Task data:
__________

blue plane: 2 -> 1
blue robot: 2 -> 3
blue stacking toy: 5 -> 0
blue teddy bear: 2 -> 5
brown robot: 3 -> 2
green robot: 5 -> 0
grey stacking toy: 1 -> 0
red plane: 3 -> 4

__________

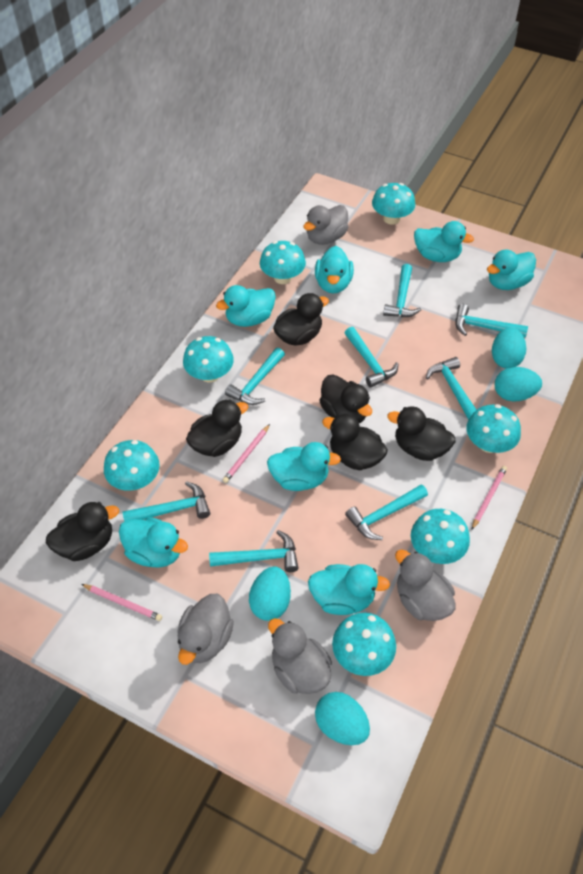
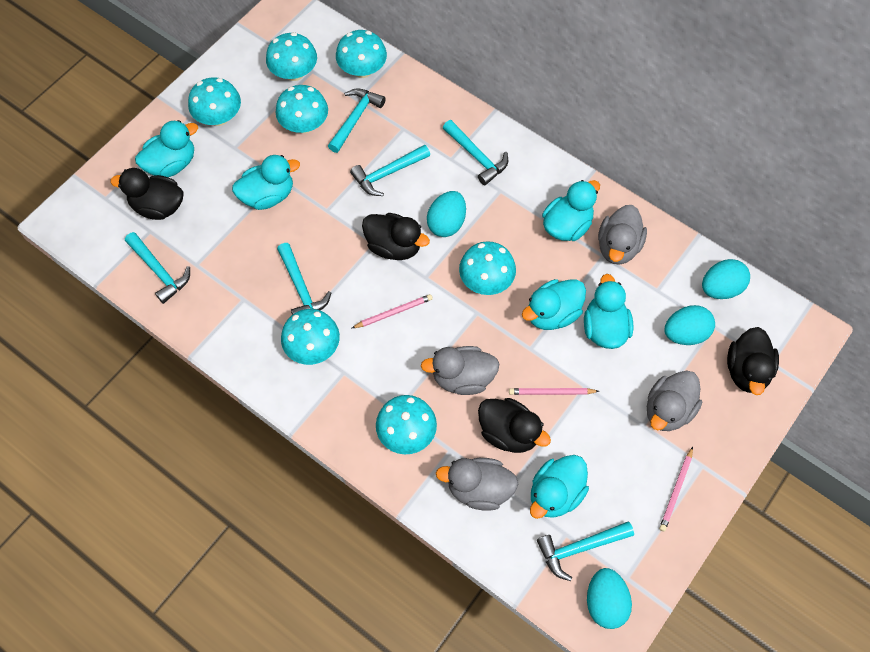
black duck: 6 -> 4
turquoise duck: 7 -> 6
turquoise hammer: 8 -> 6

__________

About this exercise:
Looking at each line of the records, count the ones where the word "robot" appears, and report only the count.

Response box:
3